Work item: Return the listing below exactly as it stands. Pictures stay out.

━━━━━ Available data

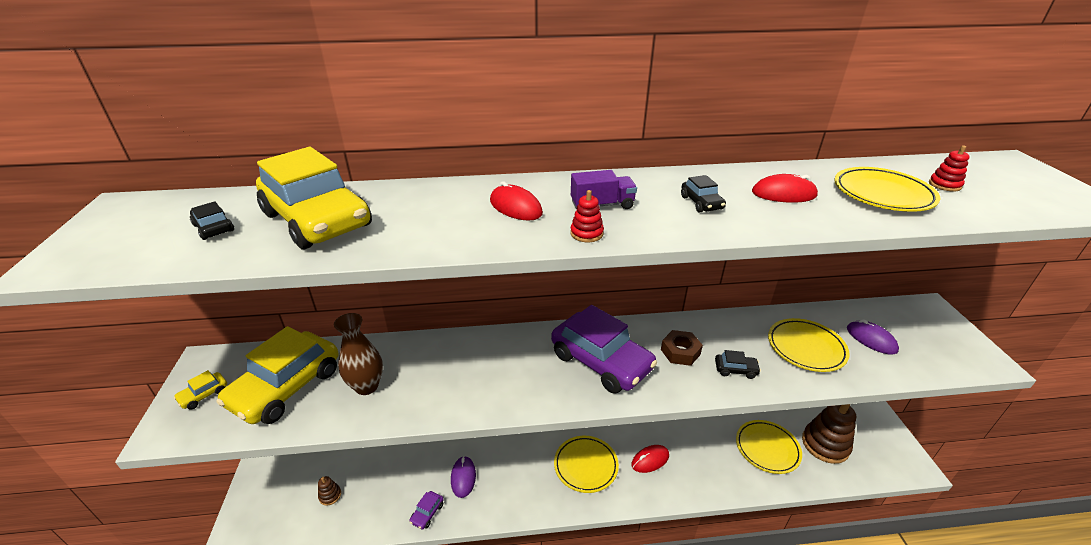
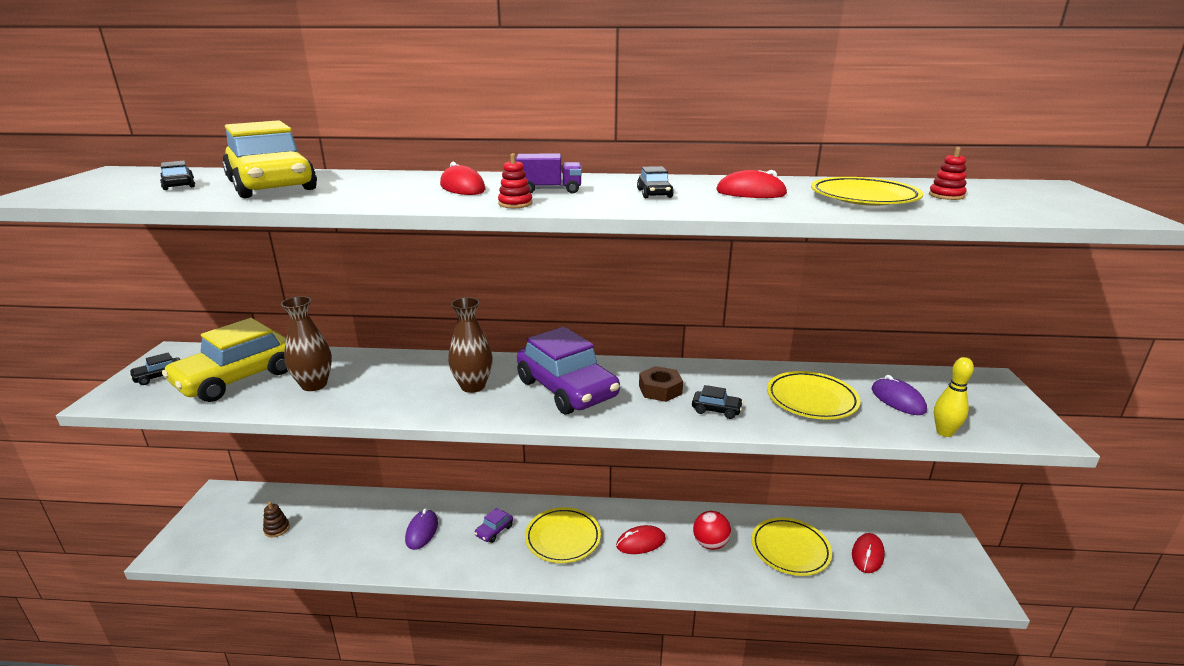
camera: 10 degrees right, 10 degrees down
(204, 395) = (159, 376): yellow car -> black car
(427, 513) = (370, 558): purple car -> purple car (494, 531)
(516, 369) = (473, 386): none -> brown vase
(705, 452) = (710, 544): none -> red ball
(825, 444) = (867, 555): brown stacking toy -> red mouse
(919, 371) = (944, 432): none -> yellow bowling pin

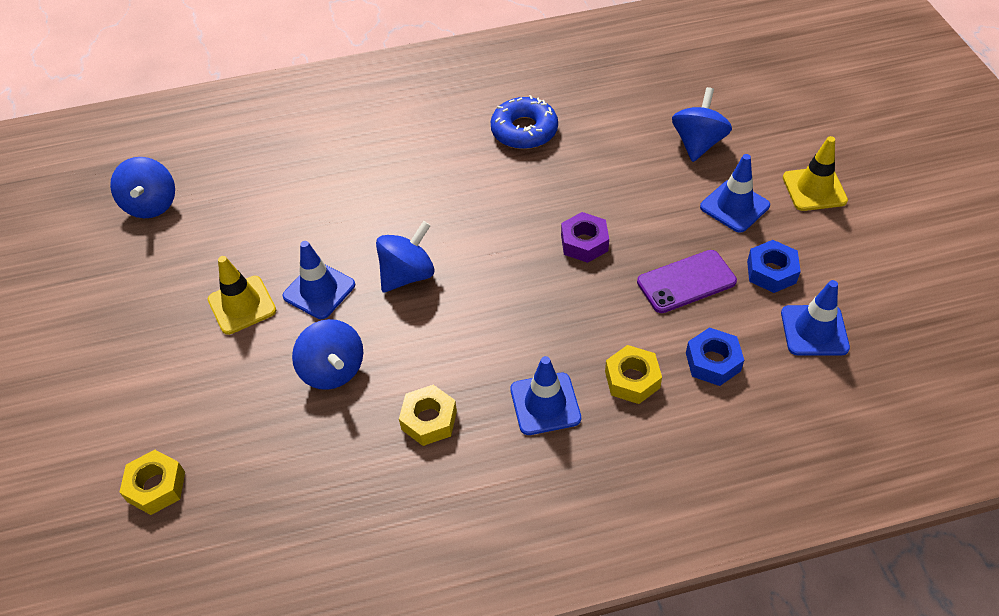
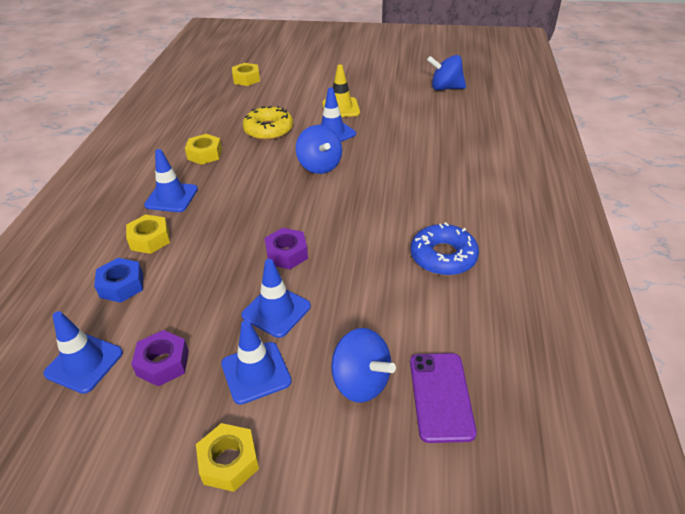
camera: 110 degrees right, 10 degrees down
(333, 370) = (268, 130): blue spinning top -> yellow donut
(663, 220) = (276, 311): none -> blue traffic cone
(686, 282) = (201, 300): purple phone -> purple phone (441, 396)
(771, 272) = (163, 363): blue nut -> purple nut
(814, 189) = (229, 462): yellow traffic cone -> yellow nut

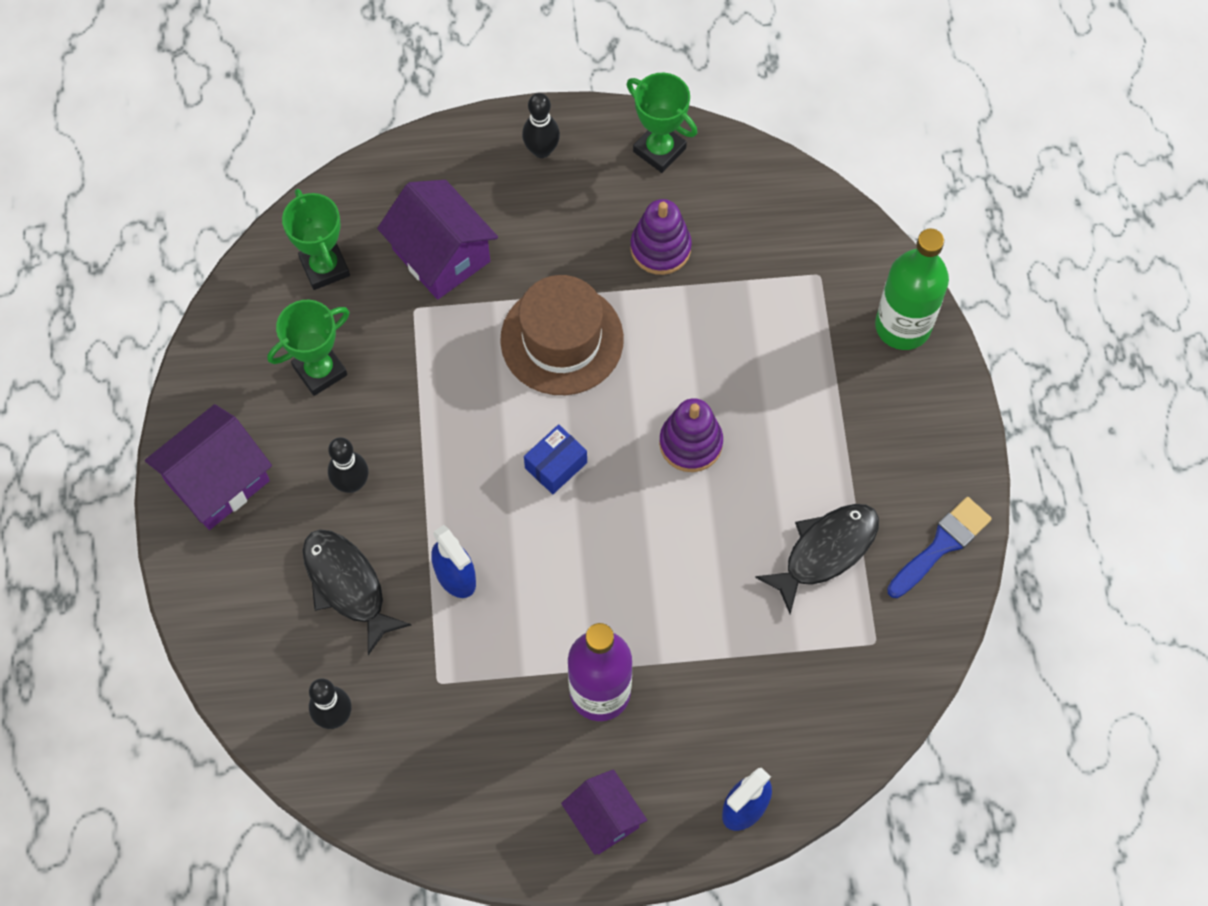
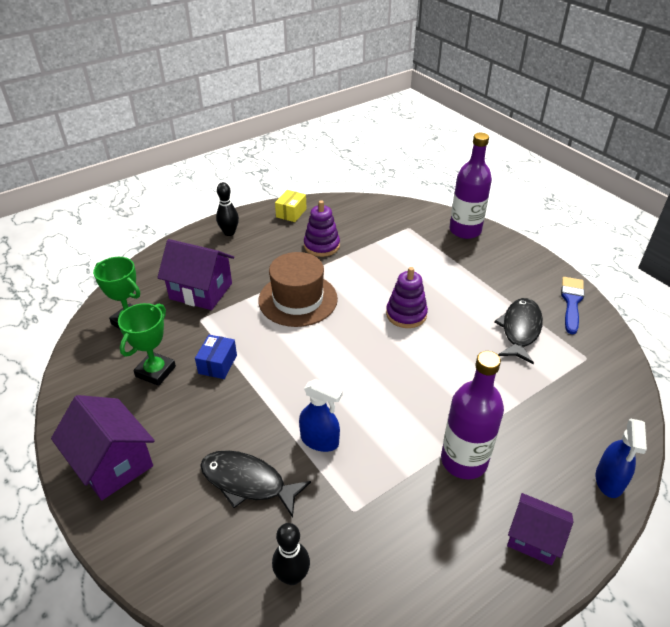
camera: 30 degrees left, 25 degrees down
(218, 481) = (112, 463): purple house -> purple house turned 60 degrees counterclockwise
(352, 483) = (213, 421): black bowling pin -> none
(556, 465) = (339, 355): blue box -> blue box (217, 364)
(659, 150) = (291, 213): green trophy -> yellow box
(902, 326) = (465, 230): green bottle -> purple bottle

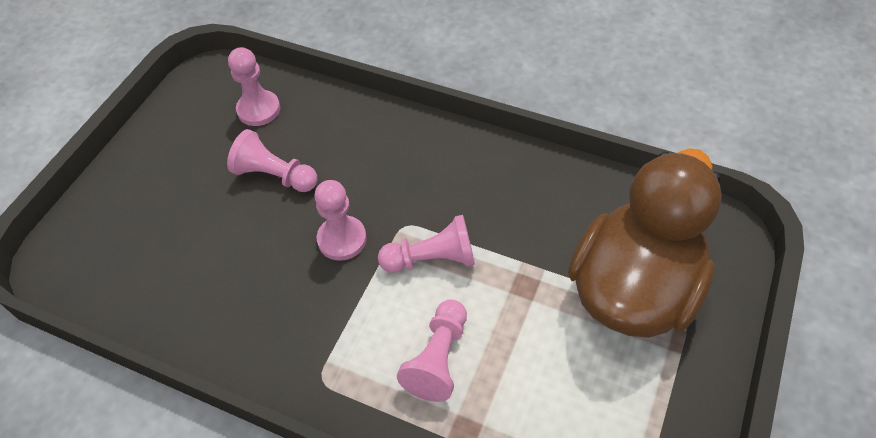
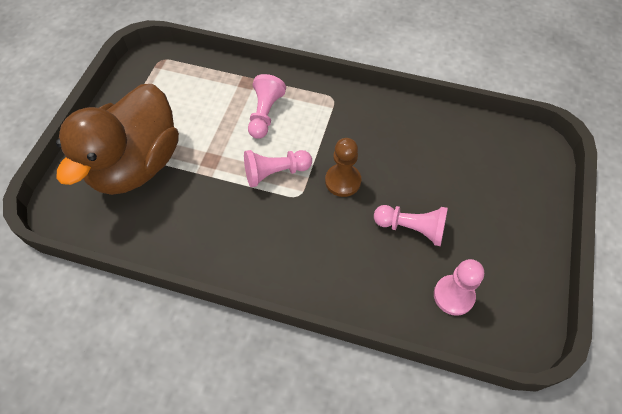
camera: 170 degrees right, 5 degrees up
(342, 239) = (343, 181): pink pawn -> brown pawn

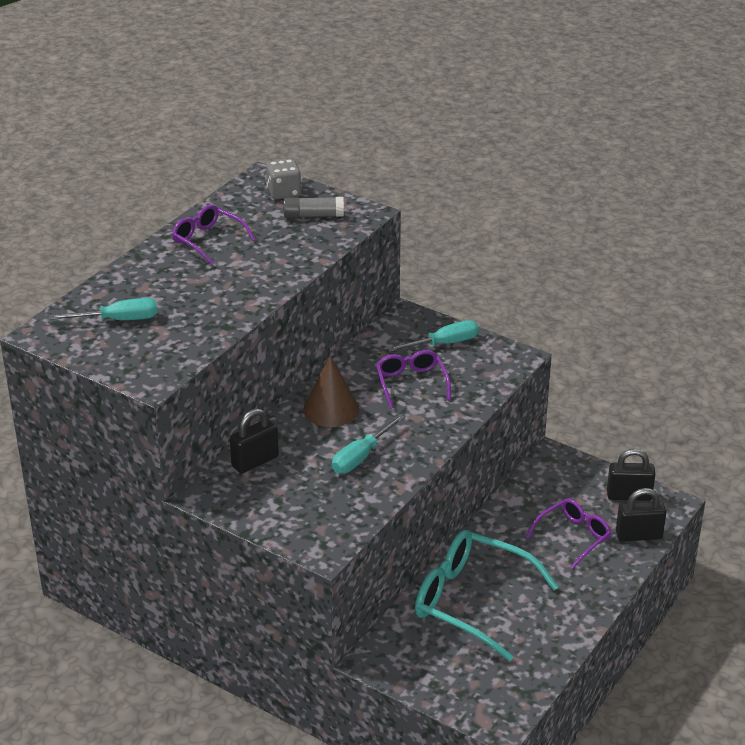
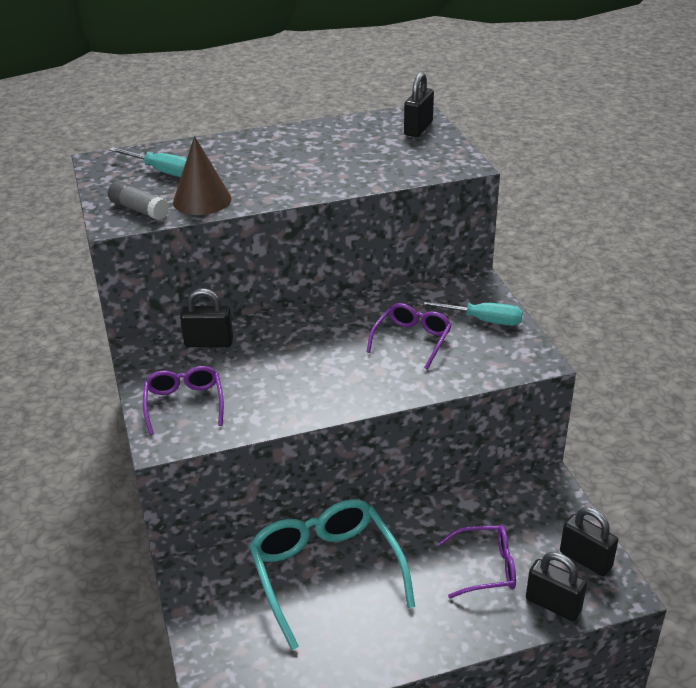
camera: 40 degrees right, 0 degrees up
(208, 240) = (309, 142): purple glasses -> purple glasses (184, 404)
(284, 192) = (418, 128): grey dice -> black padlock
(313, 215) = (417, 152): grey glue stick -> grey glue stick (139, 210)
(331, 409) = (319, 330): brown cone -> brown cone (202, 200)
(361, 457) = (292, 380): turquoise screwdriver -> none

━━━━━━━━━━

Your solution:
camera: 10 degrees right, 10 degrees down
(204, 395) = (159, 376): yellow car -> black car
(427, 513) = (370, 558): purple car -> purple car (494, 531)
(516, 369) = (473, 386): none -> brown vase
(705, 452) = (710, 544): none -> red ball
(825, 444) = (867, 555): brown stacking toy -> red mouse
(919, 371) = (944, 432): none -> yellow bowling pin

camera: 110 degrees right, 10 degrees down
(333, 370) = (268, 130): blue spinning top -> yellow donut
(663, 220) = (276, 311): none -> blue traffic cone
(686, 282) = (201, 300): purple phone -> purple phone (441, 396)
(771, 272) = (163, 363): blue nut -> purple nut
(814, 189) = (229, 462): yellow traffic cone -> yellow nut

camera: 30 degrees left, 25 degrees down
(218, 481) = (112, 463): purple house -> purple house turned 60 degrees counterclockwise
(352, 483) = (213, 421): black bowling pin -> none
(556, 465) = (339, 355): blue box -> blue box (217, 364)
(659, 150) = (291, 213): green trophy -> yellow box
(902, 326) = (465, 230): green bottle -> purple bottle

camera: 170 degrees right, 5 degrees up
(342, 239) = (343, 181): pink pawn -> brown pawn

camera: 40 degrees right, 0 degrees up
(208, 240) = (309, 142): purple glasses -> purple glasses (184, 404)
(284, 192) = (418, 128): grey dice -> black padlock
(313, 215) = (417, 152): grey glue stick -> grey glue stick (139, 210)
(331, 409) = (319, 330): brown cone -> brown cone (202, 200)
(361, 457) = (292, 380): turquoise screwdriver -> none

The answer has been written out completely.